(Shape transformation data)
- Opening Delimiter -
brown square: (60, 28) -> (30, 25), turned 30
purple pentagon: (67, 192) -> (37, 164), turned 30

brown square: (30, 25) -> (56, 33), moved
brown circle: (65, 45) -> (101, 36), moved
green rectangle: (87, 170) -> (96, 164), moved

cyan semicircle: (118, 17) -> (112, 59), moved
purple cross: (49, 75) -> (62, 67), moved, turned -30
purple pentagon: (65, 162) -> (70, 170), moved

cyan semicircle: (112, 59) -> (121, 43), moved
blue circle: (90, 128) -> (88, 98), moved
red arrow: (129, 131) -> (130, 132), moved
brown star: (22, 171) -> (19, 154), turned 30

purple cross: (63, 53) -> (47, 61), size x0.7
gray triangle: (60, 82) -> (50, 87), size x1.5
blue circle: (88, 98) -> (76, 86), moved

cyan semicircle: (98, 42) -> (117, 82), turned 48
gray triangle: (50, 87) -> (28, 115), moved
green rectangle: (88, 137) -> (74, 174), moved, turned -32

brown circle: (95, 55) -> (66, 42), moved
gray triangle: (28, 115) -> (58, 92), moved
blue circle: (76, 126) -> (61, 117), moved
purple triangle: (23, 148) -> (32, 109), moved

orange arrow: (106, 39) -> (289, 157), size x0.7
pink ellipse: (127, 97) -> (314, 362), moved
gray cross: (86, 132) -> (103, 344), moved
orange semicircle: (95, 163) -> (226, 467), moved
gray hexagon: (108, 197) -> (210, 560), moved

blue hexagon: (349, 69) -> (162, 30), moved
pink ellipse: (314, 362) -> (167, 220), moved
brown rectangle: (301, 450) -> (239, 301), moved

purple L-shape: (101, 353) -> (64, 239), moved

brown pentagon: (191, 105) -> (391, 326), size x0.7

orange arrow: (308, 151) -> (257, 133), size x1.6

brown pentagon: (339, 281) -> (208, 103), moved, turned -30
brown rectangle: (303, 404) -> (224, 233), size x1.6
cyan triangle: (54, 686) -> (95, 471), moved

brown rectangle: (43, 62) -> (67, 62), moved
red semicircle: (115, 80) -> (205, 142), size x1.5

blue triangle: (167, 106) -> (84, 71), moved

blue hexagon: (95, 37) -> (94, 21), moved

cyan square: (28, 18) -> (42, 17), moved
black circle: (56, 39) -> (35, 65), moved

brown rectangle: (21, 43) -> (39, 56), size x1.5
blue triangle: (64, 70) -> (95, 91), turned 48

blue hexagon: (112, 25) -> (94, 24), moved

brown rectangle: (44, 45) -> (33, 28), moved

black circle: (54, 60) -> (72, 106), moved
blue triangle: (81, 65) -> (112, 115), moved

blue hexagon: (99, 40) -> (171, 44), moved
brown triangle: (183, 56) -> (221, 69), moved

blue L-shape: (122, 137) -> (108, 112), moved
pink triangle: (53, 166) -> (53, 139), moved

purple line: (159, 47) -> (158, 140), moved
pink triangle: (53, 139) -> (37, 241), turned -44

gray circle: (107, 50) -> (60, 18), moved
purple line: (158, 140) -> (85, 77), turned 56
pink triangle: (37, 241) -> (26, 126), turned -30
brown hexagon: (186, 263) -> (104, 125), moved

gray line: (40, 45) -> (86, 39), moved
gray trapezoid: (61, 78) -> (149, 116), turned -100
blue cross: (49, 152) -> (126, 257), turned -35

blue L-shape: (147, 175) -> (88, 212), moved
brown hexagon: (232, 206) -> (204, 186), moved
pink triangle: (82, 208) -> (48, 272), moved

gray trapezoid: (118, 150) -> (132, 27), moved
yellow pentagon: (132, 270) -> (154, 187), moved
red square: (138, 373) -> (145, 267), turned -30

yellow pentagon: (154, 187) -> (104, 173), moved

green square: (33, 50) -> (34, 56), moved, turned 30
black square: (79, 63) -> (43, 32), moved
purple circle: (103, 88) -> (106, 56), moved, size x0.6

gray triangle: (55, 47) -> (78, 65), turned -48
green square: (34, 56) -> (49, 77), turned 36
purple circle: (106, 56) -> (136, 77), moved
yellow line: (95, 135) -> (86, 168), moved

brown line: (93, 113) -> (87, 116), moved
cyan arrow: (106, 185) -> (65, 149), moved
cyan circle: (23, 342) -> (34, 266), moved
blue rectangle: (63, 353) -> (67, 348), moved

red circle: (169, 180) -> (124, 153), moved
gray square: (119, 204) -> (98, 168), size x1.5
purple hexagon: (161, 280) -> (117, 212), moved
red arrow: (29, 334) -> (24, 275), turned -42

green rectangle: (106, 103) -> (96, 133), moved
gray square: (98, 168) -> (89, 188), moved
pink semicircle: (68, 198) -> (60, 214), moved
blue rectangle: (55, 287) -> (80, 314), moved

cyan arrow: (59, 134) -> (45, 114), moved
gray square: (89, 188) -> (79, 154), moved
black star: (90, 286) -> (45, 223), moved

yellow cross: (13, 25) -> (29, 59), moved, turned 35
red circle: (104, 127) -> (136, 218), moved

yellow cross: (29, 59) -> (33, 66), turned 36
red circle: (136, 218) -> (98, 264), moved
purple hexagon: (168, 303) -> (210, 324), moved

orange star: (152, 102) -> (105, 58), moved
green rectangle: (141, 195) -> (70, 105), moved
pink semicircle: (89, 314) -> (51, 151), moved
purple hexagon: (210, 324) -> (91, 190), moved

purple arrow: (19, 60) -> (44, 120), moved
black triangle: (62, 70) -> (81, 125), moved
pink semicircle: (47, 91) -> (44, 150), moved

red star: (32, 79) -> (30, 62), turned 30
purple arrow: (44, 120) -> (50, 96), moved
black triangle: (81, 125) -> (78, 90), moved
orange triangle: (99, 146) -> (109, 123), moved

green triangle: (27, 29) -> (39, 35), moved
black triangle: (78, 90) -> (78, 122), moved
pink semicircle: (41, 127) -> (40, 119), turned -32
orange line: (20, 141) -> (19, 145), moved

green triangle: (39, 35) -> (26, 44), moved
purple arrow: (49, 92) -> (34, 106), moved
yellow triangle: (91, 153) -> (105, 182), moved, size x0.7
- Closing Delimiter -
Look through the entries above for the word "black". Copy every line where it shows up.

▸ OUTPUT BELOW
black circle: (56, 39) -> (35, 65), moved
black circle: (54, 60) -> (72, 106), moved
black square: (79, 63) -> (43, 32), moved
black star: (90, 286) -> (45, 223), moved
black triangle: (62, 70) -> (81, 125), moved
black triangle: (81, 125) -> (78, 90), moved
black triangle: (78, 90) -> (78, 122), moved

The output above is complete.